◆ What to do:
Search the data for the word "traffic". Reproduce every line where it is found.

(Spatial reasoning data)
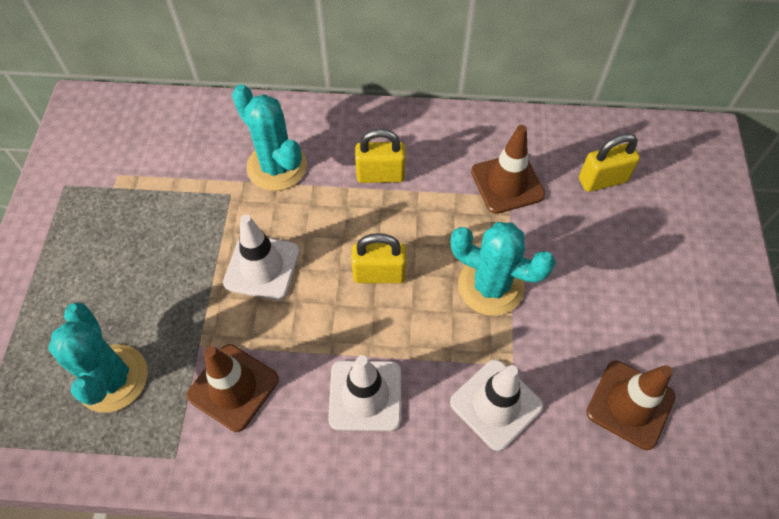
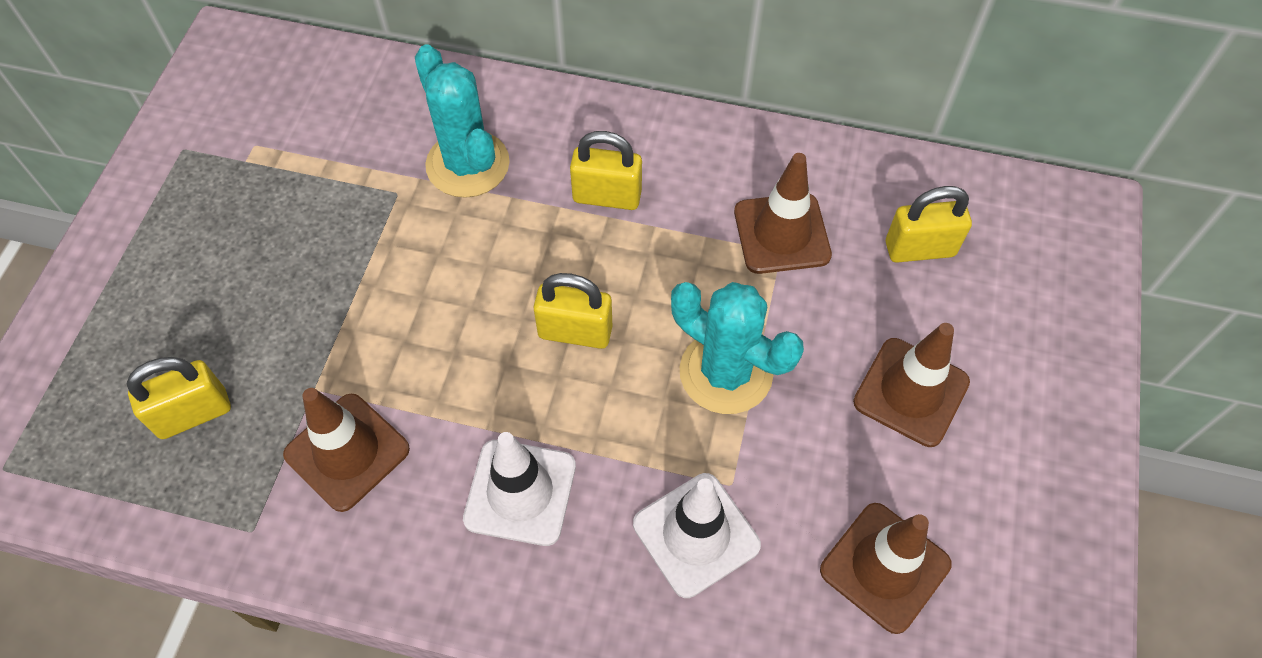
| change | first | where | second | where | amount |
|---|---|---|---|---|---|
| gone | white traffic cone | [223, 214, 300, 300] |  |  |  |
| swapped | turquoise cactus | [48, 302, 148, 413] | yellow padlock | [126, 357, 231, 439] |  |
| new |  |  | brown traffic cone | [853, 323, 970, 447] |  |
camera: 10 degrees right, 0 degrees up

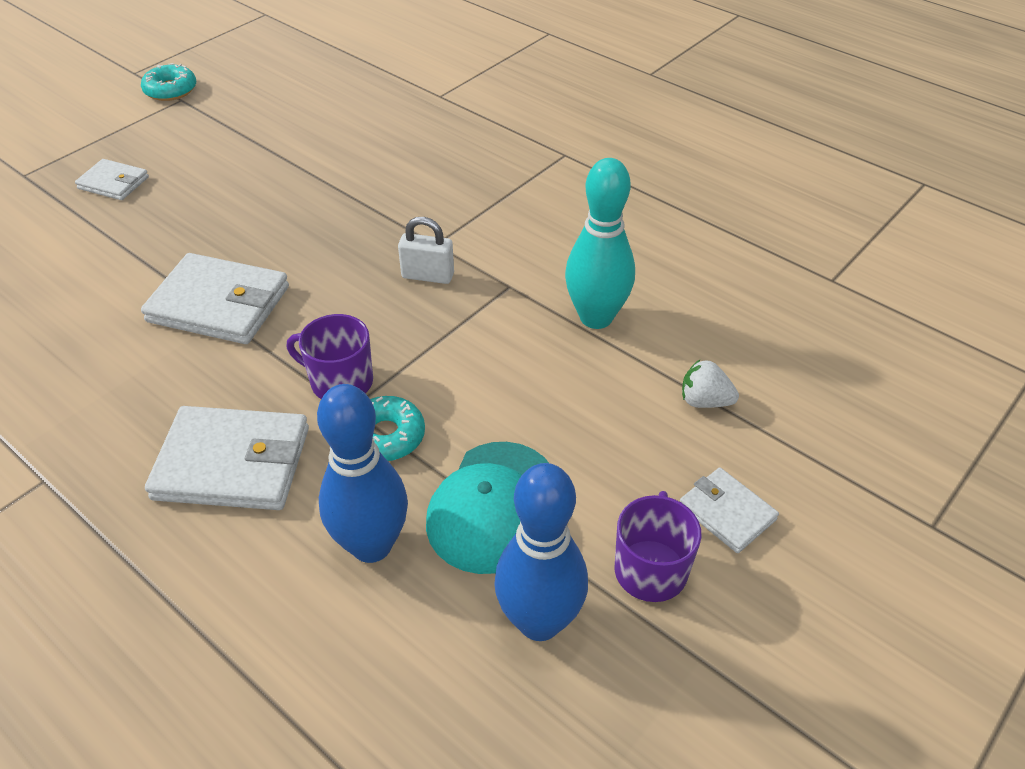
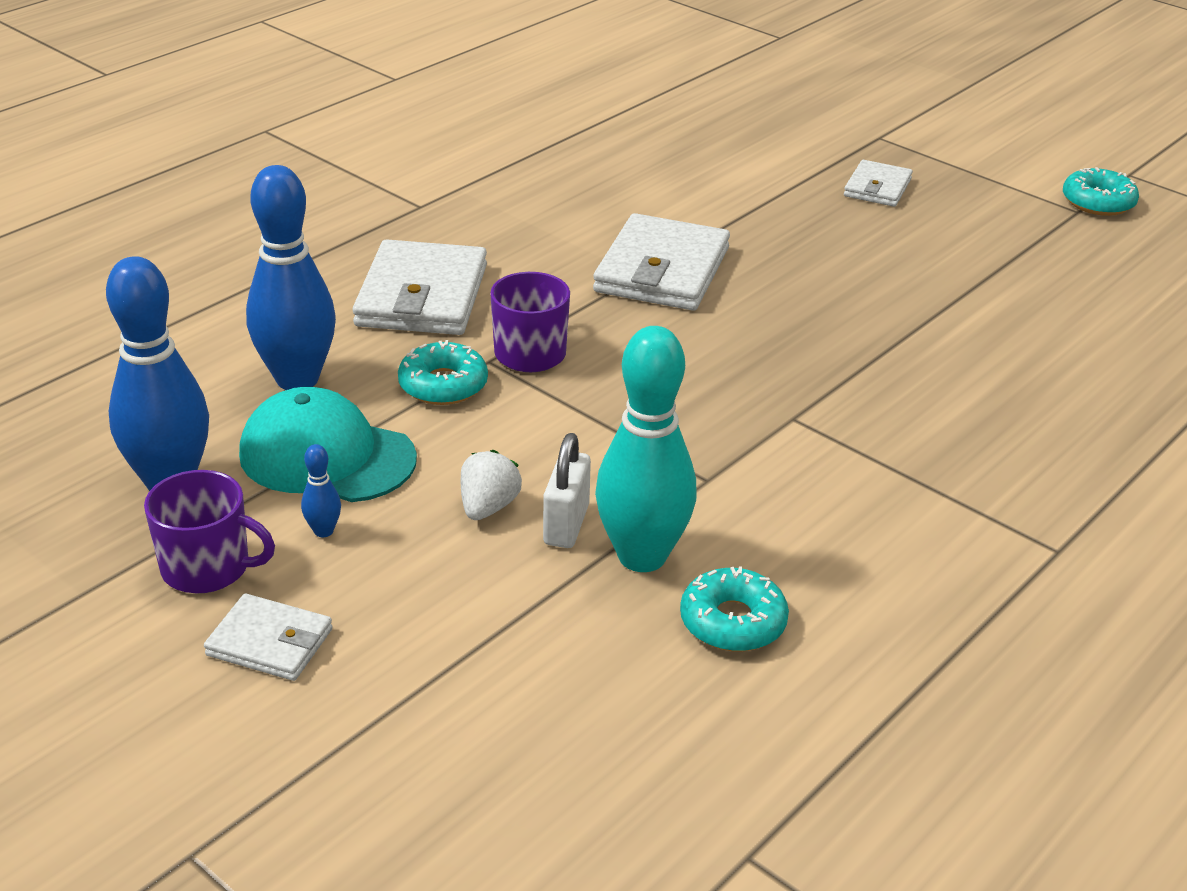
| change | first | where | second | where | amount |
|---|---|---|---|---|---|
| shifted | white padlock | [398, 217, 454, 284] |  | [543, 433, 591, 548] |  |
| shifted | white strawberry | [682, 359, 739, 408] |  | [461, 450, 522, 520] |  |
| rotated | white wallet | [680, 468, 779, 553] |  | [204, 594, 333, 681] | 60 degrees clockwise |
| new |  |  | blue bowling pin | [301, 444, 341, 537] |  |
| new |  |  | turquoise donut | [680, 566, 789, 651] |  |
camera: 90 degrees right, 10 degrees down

◆ Your response:
| gone | white traffic cone | [223, 214, 300, 300] |  |  |  |
| new |  |  | brown traffic cone | [853, 323, 970, 447] |  |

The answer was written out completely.